*** Opening Available data ***
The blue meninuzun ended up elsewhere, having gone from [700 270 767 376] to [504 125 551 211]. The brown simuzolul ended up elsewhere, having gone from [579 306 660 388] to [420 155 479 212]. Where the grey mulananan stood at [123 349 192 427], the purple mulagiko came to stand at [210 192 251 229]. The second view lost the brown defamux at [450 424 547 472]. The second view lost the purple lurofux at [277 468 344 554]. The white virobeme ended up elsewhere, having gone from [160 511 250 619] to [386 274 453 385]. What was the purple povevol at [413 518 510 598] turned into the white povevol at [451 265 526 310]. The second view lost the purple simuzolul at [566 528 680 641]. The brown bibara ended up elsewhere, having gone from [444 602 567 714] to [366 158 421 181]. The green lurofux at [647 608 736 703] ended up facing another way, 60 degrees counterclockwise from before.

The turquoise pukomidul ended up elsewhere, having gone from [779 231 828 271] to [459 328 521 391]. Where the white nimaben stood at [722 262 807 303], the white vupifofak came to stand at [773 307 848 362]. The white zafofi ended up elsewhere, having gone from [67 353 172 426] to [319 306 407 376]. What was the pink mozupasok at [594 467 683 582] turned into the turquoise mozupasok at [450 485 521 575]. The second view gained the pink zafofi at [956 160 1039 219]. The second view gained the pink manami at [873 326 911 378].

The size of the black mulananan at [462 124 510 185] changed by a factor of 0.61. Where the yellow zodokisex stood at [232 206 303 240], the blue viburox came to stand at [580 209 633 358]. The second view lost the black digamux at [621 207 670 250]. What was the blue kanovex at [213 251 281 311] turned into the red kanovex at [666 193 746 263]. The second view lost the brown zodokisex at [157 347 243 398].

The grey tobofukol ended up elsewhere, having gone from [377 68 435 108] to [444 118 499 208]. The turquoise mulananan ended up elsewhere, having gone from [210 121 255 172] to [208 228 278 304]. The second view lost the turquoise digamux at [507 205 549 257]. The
*** Closing Available data ***
--- Description of the task ---
Transcribe the material above in its entirety. Match it exactly.

--- Result ---
The blue meninuzun ended up elsewhere, having gone from [700 270 767 376] to [504 125 551 211]. The brown simuzolul ended up elsewhere, having gone from [579 306 660 388] to [420 155 479 212]. Where the grey mulananan stood at [123 349 192 427], the purple mulagiko came to stand at [210 192 251 229]. The second view lost the brown defamux at [450 424 547 472]. The second view lost the purple lurofux at [277 468 344 554]. The white virobeme ended up elsewhere, having gone from [160 511 250 619] to [386 274 453 385]. What was the purple povevol at [413 518 510 598] turned into the white povevol at [451 265 526 310]. The second view lost the purple simuzolul at [566 528 680 641]. The brown bibara ended up elsewhere, having gone from [444 602 567 714] to [366 158 421 181]. The green lurofux at [647 608 736 703] ended up facing another way, 60 degrees counterclockwise from before.

The turquoise pukomidul ended up elsewhere, having gone from [779 231 828 271] to [459 328 521 391]. Where the white nimaben stood at [722 262 807 303], the white vupifofak came to stand at [773 307 848 362]. The white zafofi ended up elsewhere, having gone from [67 353 172 426] to [319 306 407 376]. What was the pink mozupasok at [594 467 683 582] turned into the turquoise mozupasok at [450 485 521 575]. The second view gained the pink zafofi at [956 160 1039 219]. The second view gained the pink manami at [873 326 911 378].

The size of the black mulananan at [462 124 510 185] changed by a factor of 0.61. Where the yellow zodokisex stood at [232 206 303 240], the blue viburox came to stand at [580 209 633 358]. The second view lost the black digamux at [621 207 670 250]. What was the blue kanovex at [213 251 281 311] turned into the red kanovex at [666 193 746 263]. The second view lost the brown zodokisex at [157 347 243 398].

The grey tobofukol ended up elsewhere, having gone from [377 68 435 108] to [444 118 499 208]. The turquoise mulananan ended up elsewhere, having gone from [210 121 255 172] to [208 228 278 304]. The second view lost the turquoise digamux at [507 205 549 257]. The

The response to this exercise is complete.